Object change descriptions
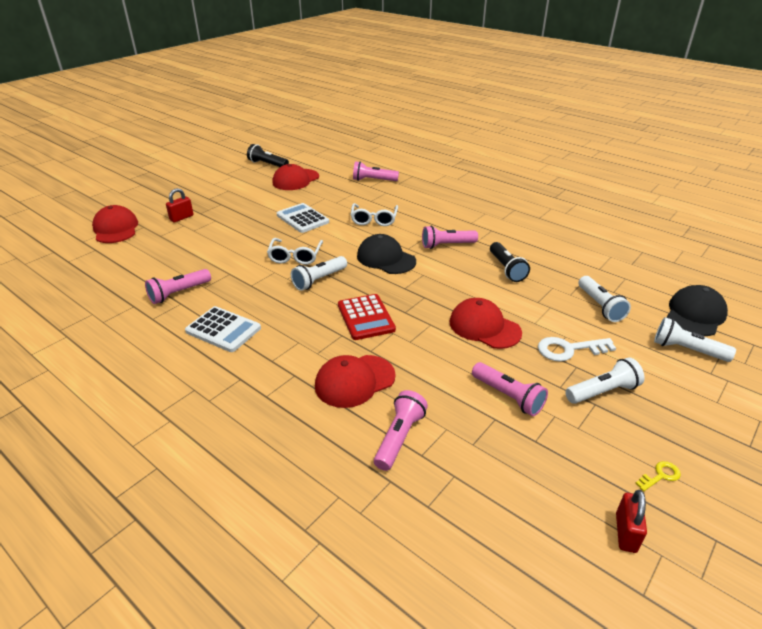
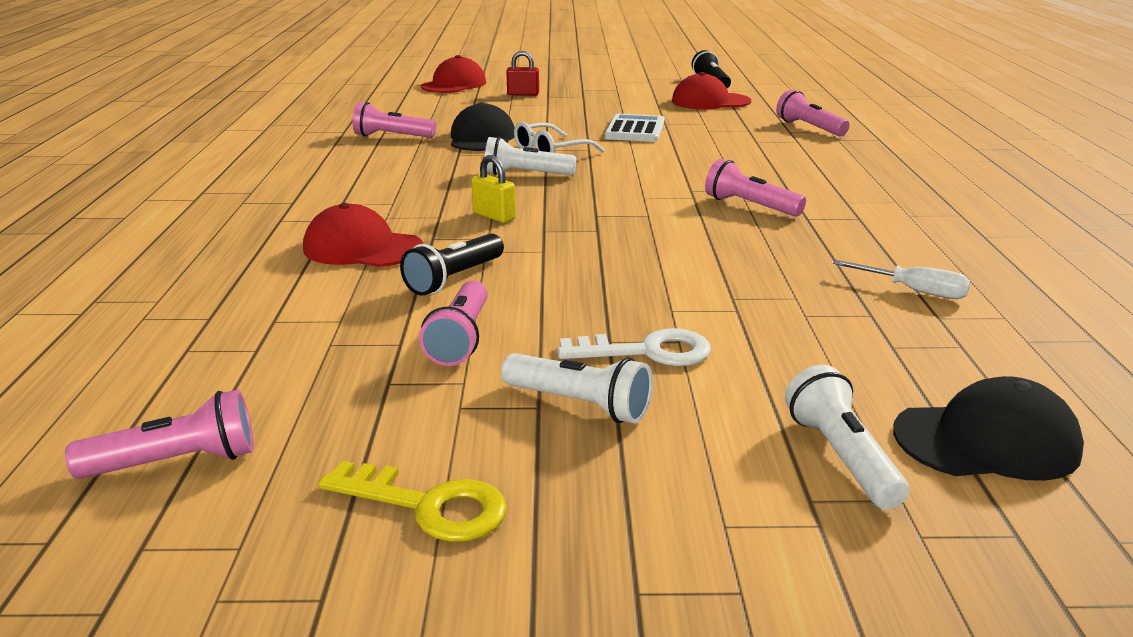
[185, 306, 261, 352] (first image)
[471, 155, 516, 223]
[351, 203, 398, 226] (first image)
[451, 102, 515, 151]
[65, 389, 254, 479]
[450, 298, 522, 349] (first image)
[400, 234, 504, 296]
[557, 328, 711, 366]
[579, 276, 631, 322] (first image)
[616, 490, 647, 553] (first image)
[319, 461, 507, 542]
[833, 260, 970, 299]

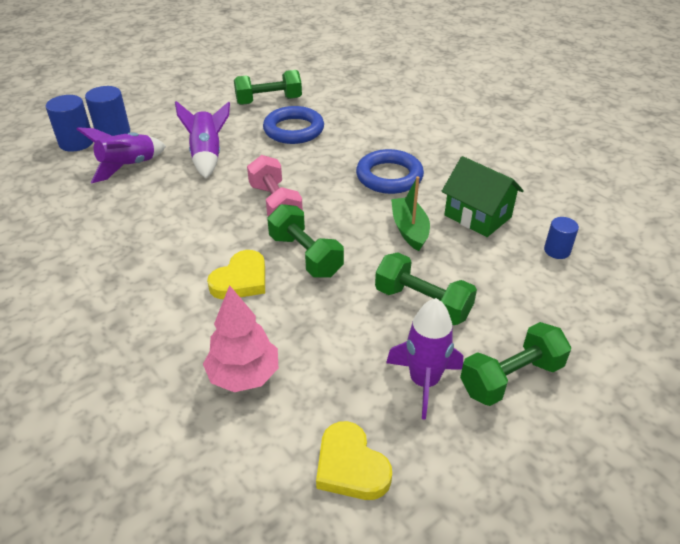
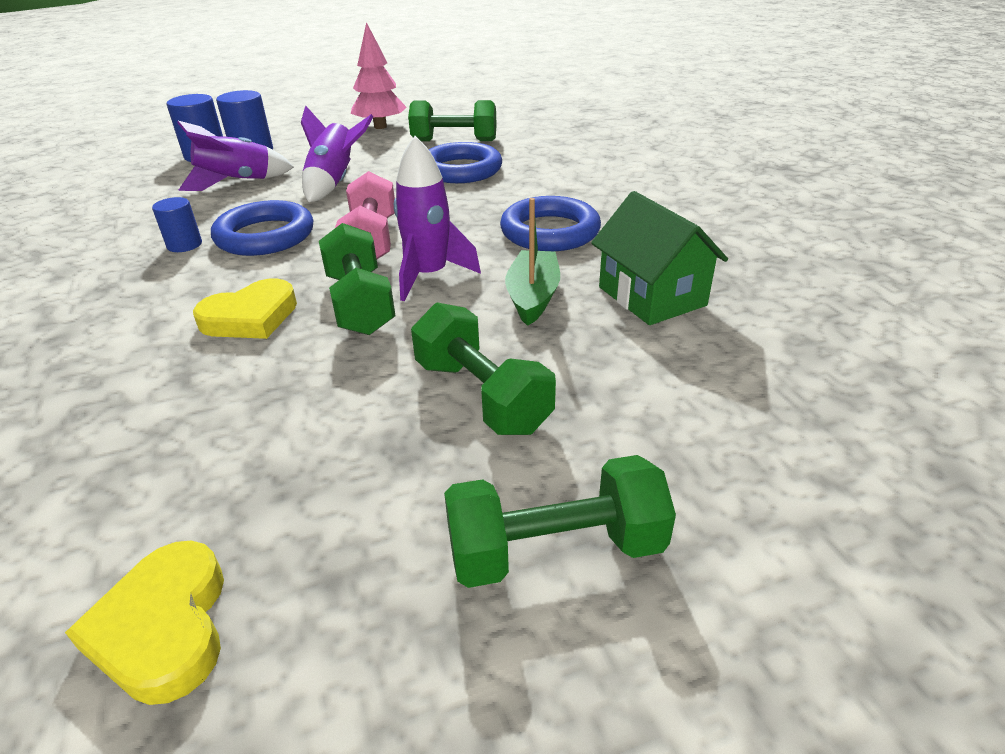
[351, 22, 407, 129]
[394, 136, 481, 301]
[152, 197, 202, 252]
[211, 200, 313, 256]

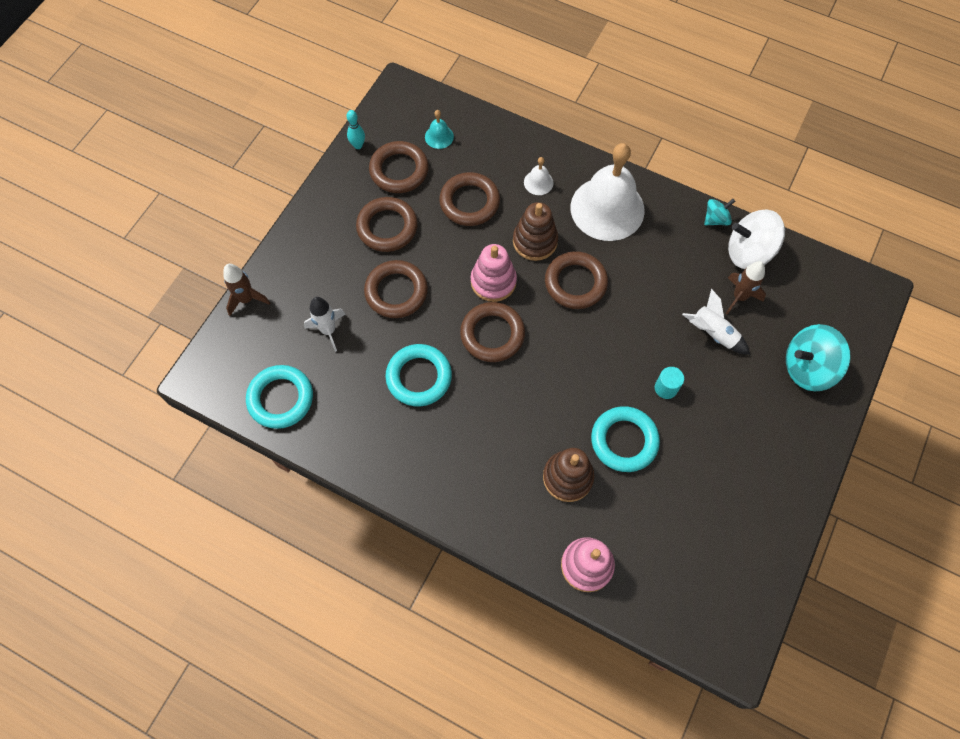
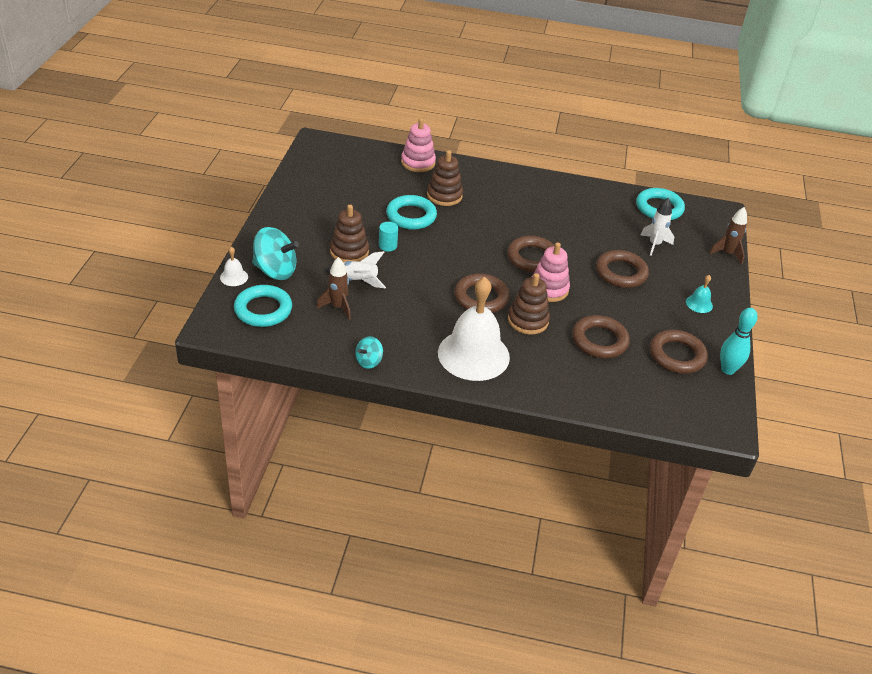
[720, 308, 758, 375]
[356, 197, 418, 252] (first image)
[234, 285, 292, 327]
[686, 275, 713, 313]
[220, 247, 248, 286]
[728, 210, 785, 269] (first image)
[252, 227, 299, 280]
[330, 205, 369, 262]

**Task requirements:**
Find how many lines of the records hold the string "image", then give that number by itself.

**Solution to this problem:**
7